*What you will do*
Once the line holding "[40 109 100 183]" is found, output it and all remaining lines of the data exactly, with every picture left out.

*Data for this task*
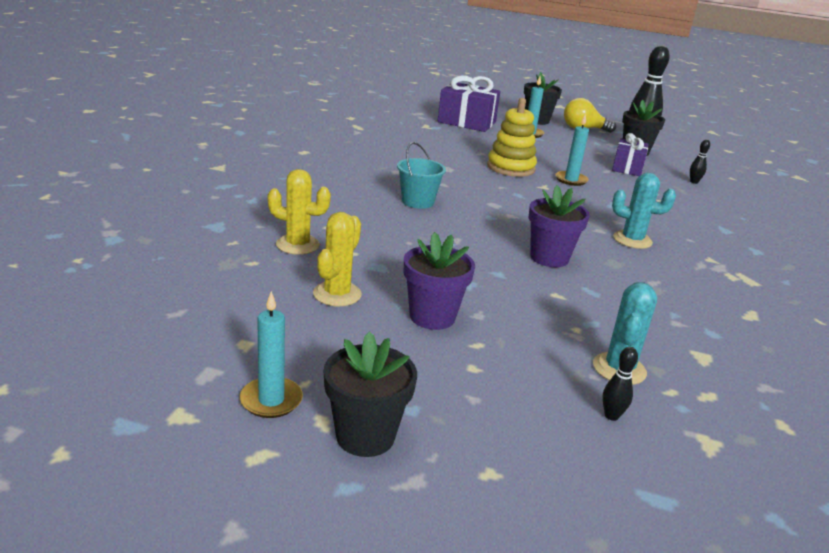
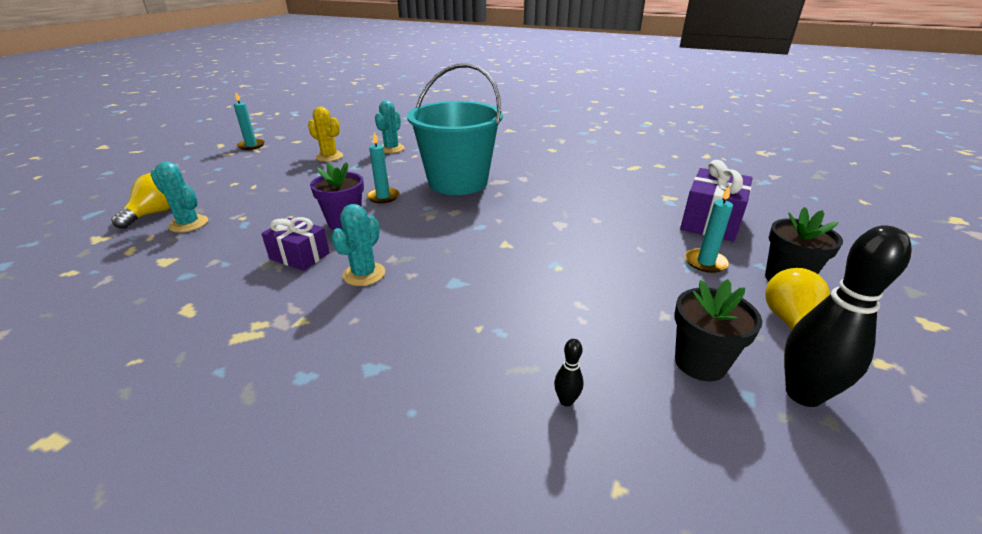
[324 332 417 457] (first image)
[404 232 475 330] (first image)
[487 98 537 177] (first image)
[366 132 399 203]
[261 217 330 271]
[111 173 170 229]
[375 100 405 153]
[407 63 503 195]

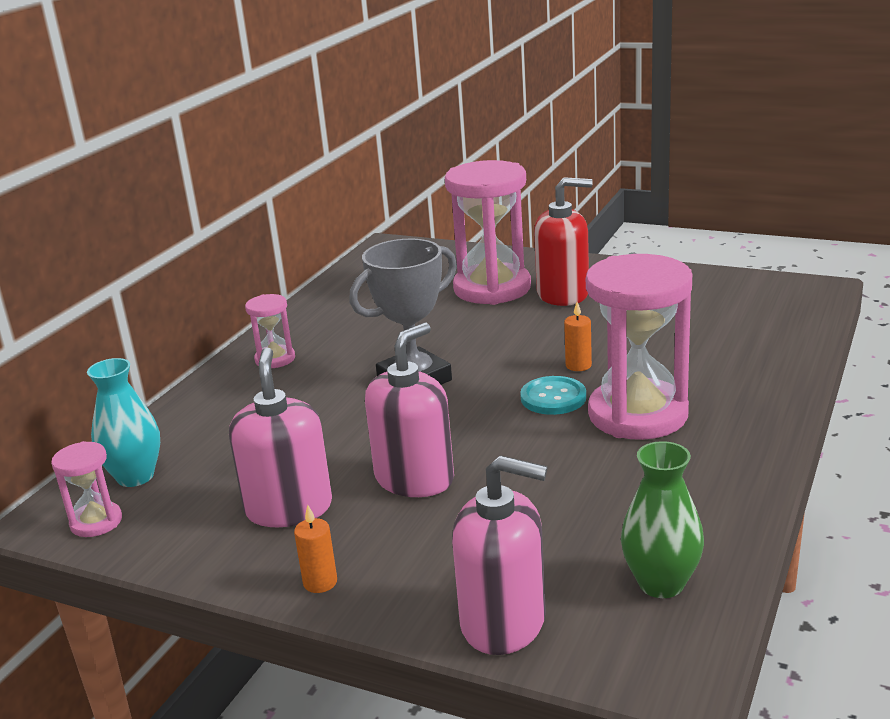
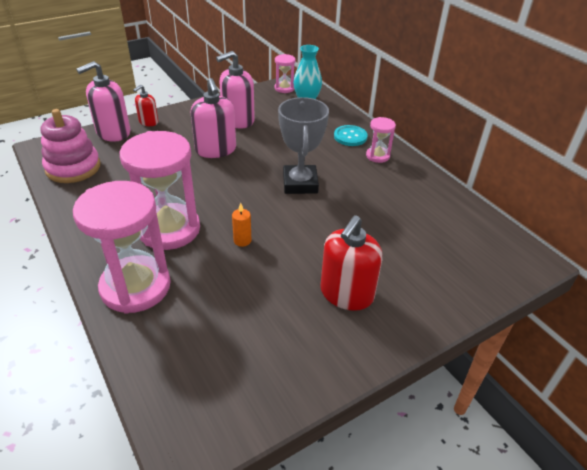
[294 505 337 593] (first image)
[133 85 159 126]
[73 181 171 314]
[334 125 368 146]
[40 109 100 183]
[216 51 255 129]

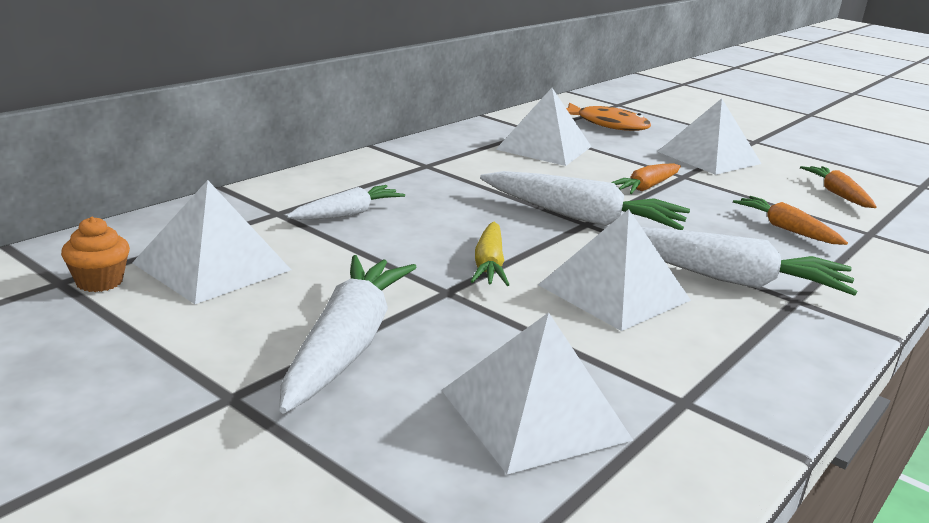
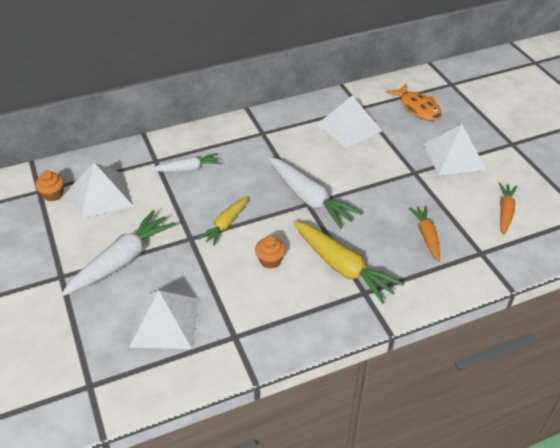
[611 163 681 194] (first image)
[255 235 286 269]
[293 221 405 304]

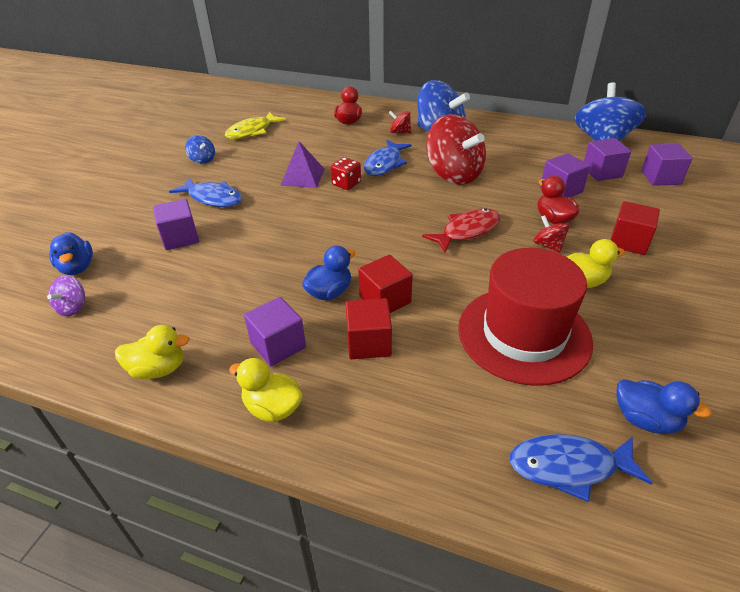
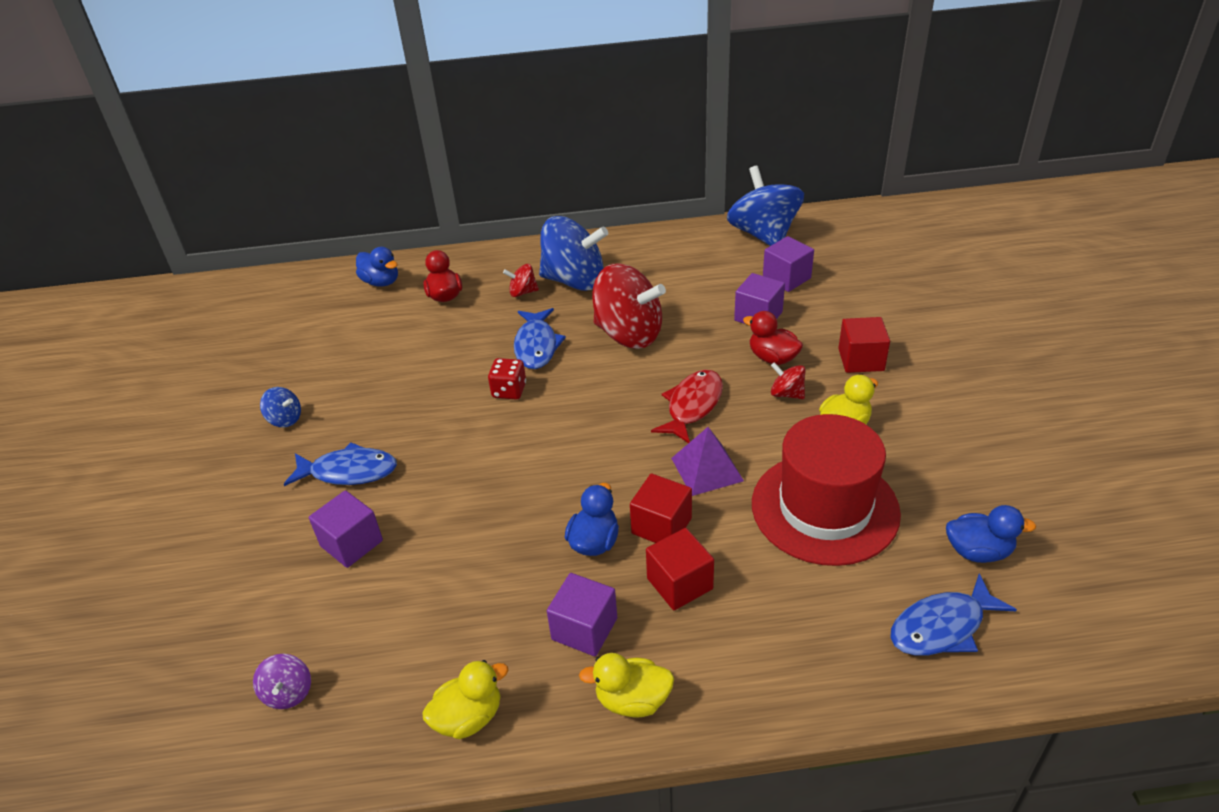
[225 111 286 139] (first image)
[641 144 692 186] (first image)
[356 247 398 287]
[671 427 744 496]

*Reply*
[40 109 100 183]
[216 51 255 129]

[611 163 681 194] (first image)
[255 235 286 269]
[293 221 405 304]

[225 111 286 139] (first image)
[641 144 692 186] (first image)
[356 247 398 287]
[671 427 744 496]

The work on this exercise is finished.